**Requirement:**
Could you reproduce the entries exactly, omitting every picture?

[[ Input data open ]]

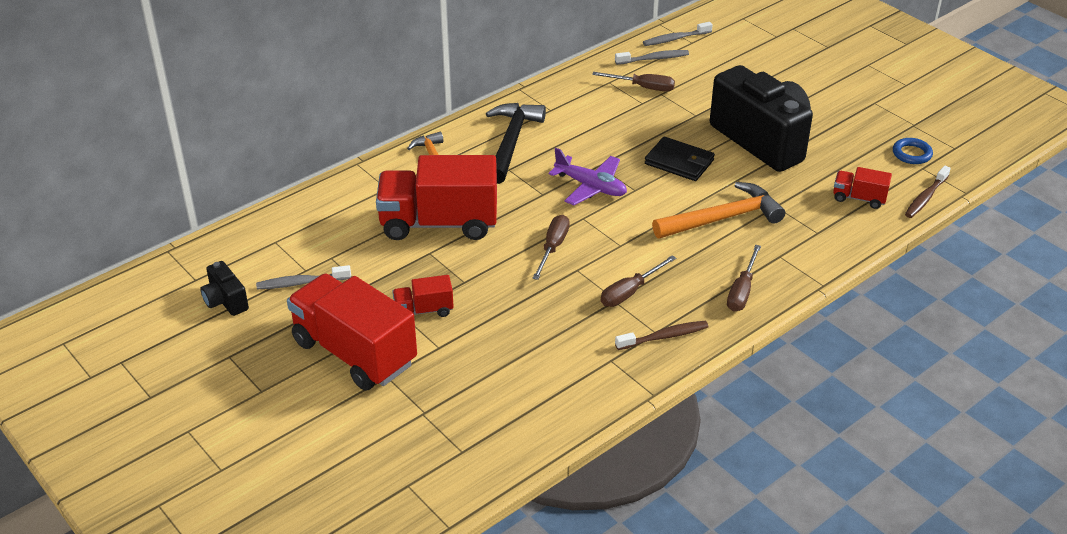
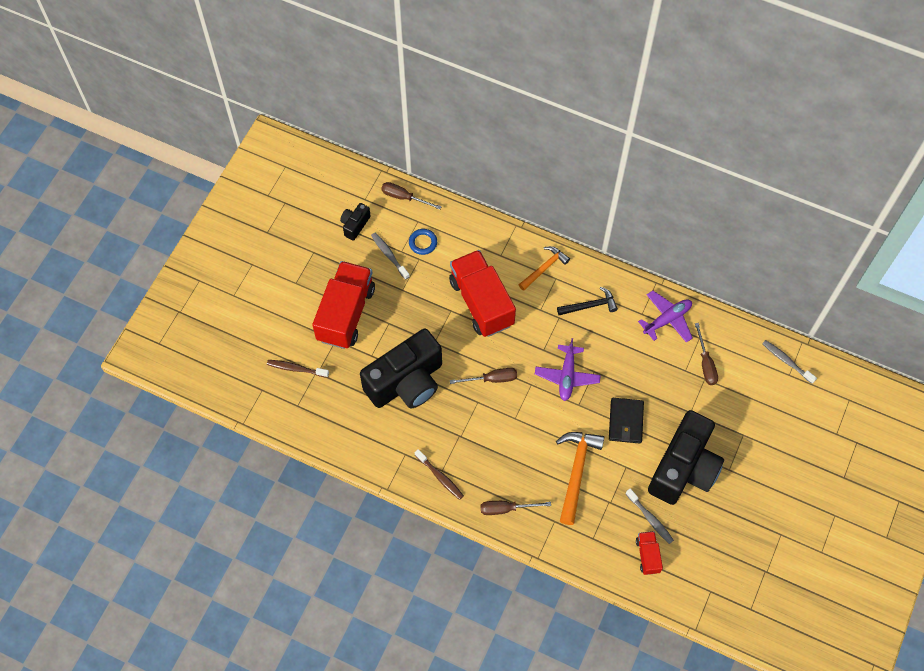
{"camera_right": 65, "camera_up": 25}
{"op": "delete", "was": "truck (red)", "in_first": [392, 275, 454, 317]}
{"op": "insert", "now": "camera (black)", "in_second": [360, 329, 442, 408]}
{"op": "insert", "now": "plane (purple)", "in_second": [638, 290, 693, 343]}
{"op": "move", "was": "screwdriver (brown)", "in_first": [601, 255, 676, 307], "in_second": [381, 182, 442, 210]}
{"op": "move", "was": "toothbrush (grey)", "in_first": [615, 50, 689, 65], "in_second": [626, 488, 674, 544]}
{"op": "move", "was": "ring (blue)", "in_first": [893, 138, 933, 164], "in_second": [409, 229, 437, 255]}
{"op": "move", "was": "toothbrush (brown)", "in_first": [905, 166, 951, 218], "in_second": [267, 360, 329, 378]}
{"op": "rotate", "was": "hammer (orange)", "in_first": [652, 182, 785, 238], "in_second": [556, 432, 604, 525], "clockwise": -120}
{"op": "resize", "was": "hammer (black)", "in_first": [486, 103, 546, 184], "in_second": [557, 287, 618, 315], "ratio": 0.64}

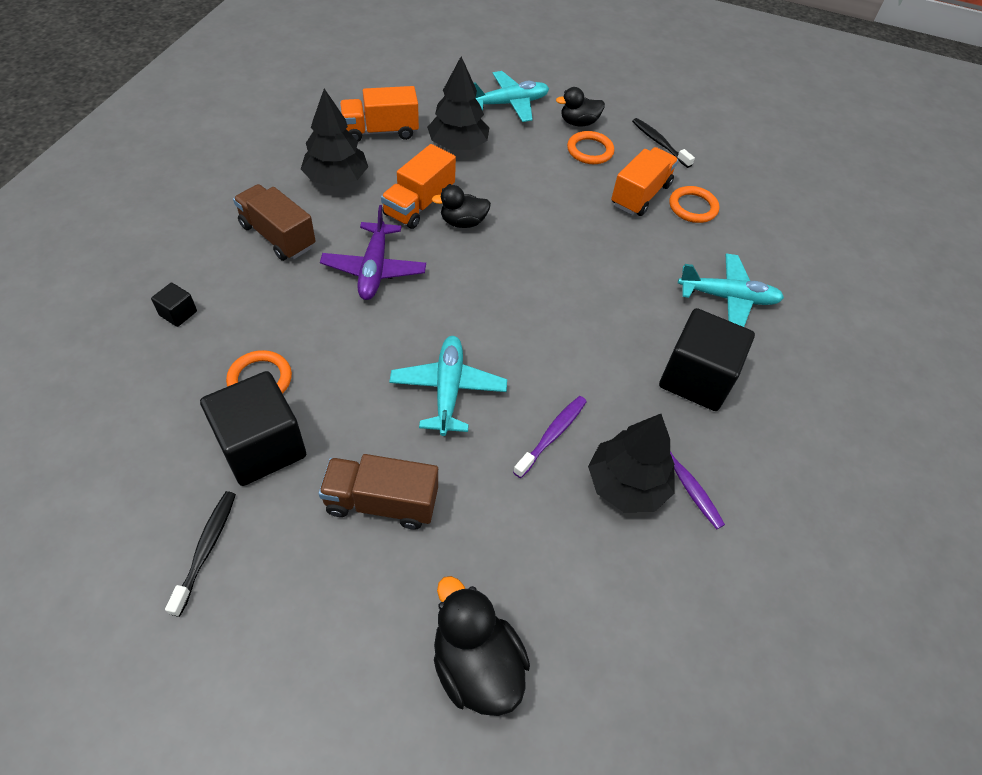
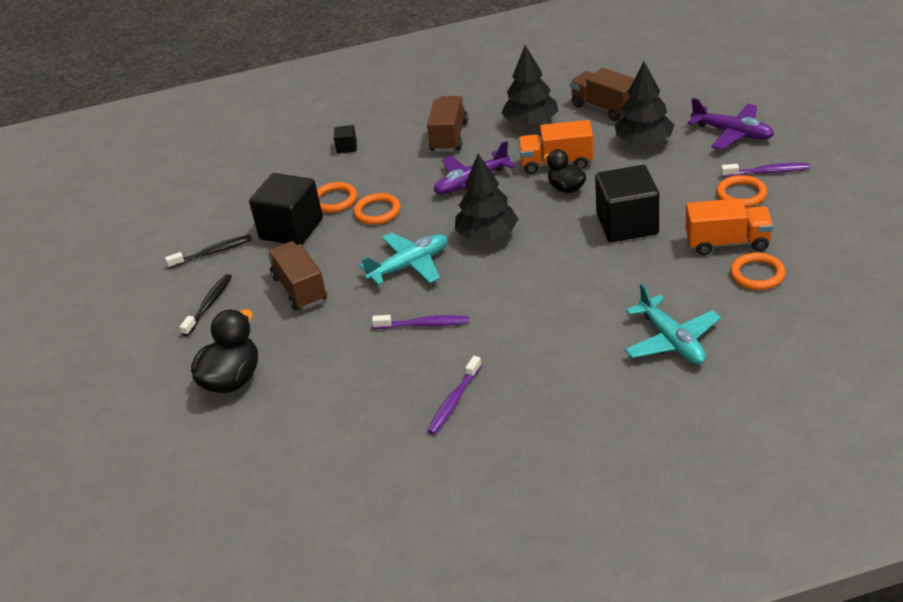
{"camera_right": 65, "camera_up": -15}
{"op": "insert", "now": "ring (orange)", "in_second": [353, 193, 400, 225]}
{"op": "move", "was": "tree (black)", "in_first": [588, 414, 674, 512], "in_second": [455, 154, 518, 241]}
{"op": "move", "was": "toothbrush (black)", "in_first": [632, 118, 695, 168], "in_second": [180, 274, 232, 336]}
{"op": "move", "was": "cube (black)", "in_first": [659, 308, 755, 411], "in_second": [595, 165, 659, 242]}
{"op": "replace", "was": "duck (black)", "now": "toothbrush (purple)", "in_first": [556, 87, 605, 126], "in_second": [721, 163, 810, 177]}
{"op": "recolor", "was": "truck (orange)", "now": "truck (brown)", "in_first": [340, 86, 419, 142], "in_second": [570, 68, 635, 121]}
{"op": "recolor", "was": "plane (turquoise)", "now": "plane (purple)", "in_first": [474, 71, 549, 122], "in_second": [687, 98, 774, 150]}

[[ Input data closed ]]

**The answer:**
{"camera_right": 65, "camera_up": 25}
{"op": "delete", "was": "truck (red)", "in_first": [392, 275, 454, 317]}
{"op": "insert", "now": "camera (black)", "in_second": [360, 329, 442, 408]}
{"op": "insert", "now": "plane (purple)", "in_second": [638, 290, 693, 343]}
{"op": "move", "was": "screwdriver (brown)", "in_first": [601, 255, 676, 307], "in_second": [381, 182, 442, 210]}
{"op": "move", "was": "toothbrush (grey)", "in_first": [615, 50, 689, 65], "in_second": [626, 488, 674, 544]}
{"op": "move", "was": "ring (blue)", "in_first": [893, 138, 933, 164], "in_second": [409, 229, 437, 255]}
{"op": "move", "was": "toothbrush (brown)", "in_first": [905, 166, 951, 218], "in_second": [267, 360, 329, 378]}
{"op": "rotate", "was": "hammer (orange)", "in_first": [652, 182, 785, 238], "in_second": [556, 432, 604, 525], "clockwise": -120}
{"op": "resize", "was": "hammer (black)", "in_first": [486, 103, 546, 184], "in_second": [557, 287, 618, 315], "ratio": 0.64}

{"camera_right": 65, "camera_up": -15}
{"op": "insert", "now": "ring (orange)", "in_second": [353, 193, 400, 225]}
{"op": "move", "was": "tree (black)", "in_first": [588, 414, 674, 512], "in_second": [455, 154, 518, 241]}
{"op": "move", "was": "toothbrush (black)", "in_first": [632, 118, 695, 168], "in_second": [180, 274, 232, 336]}
{"op": "move", "was": "cube (black)", "in_first": [659, 308, 755, 411], "in_second": [595, 165, 659, 242]}
{"op": "replace", "was": "duck (black)", "now": "toothbrush (purple)", "in_first": [556, 87, 605, 126], "in_second": [721, 163, 810, 177]}
{"op": "recolor", "was": "truck (orange)", "now": "truck (brown)", "in_first": [340, 86, 419, 142], "in_second": [570, 68, 635, 121]}
{"op": "recolor", "was": "plane (turquoise)", "now": "plane (purple)", "in_first": [474, 71, 549, 122], "in_second": [687, 98, 774, 150]}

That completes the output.